Stored records —
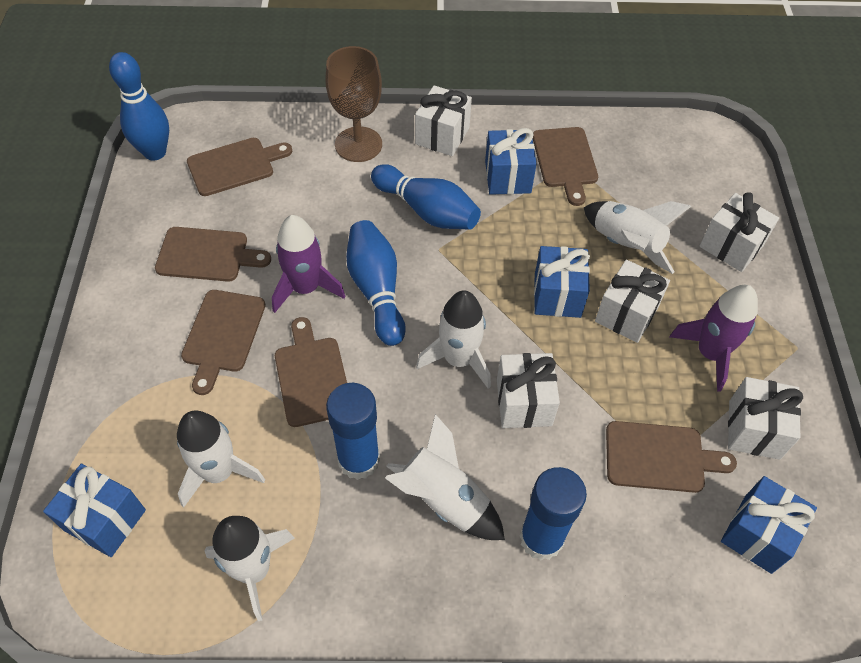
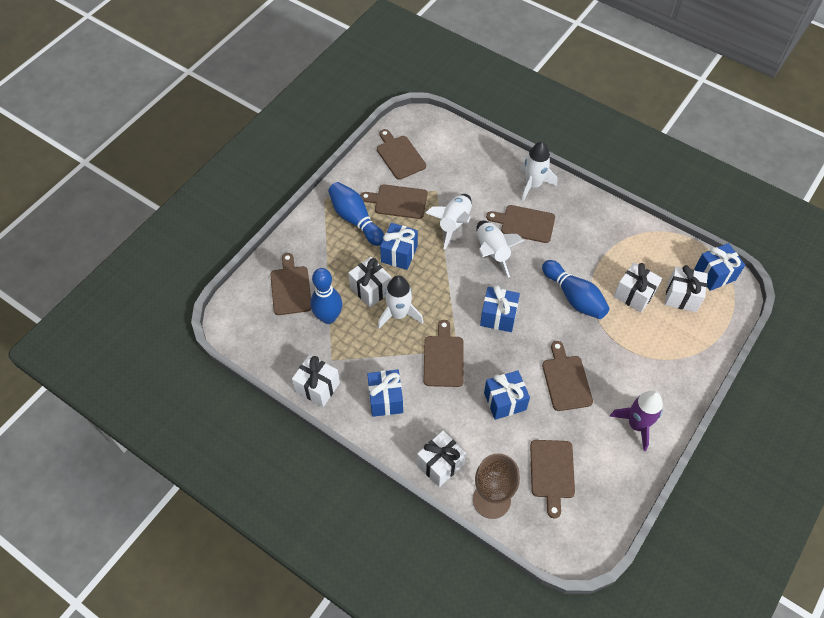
blue gift: 4 -> 5
blue glue stick: 2 -> 0
brown cutting board: 6 -> 7
purple rocket: 2 -> 1
white rocket: 5 -> 4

EXERCISE PROMPT — Your reply should repeat the entries above exactly, leaving the pictures out.

RESPONSE BOX —
blue gift: 4 -> 5
blue glue stick: 2 -> 0
brown cutting board: 6 -> 7
purple rocket: 2 -> 1
white rocket: 5 -> 4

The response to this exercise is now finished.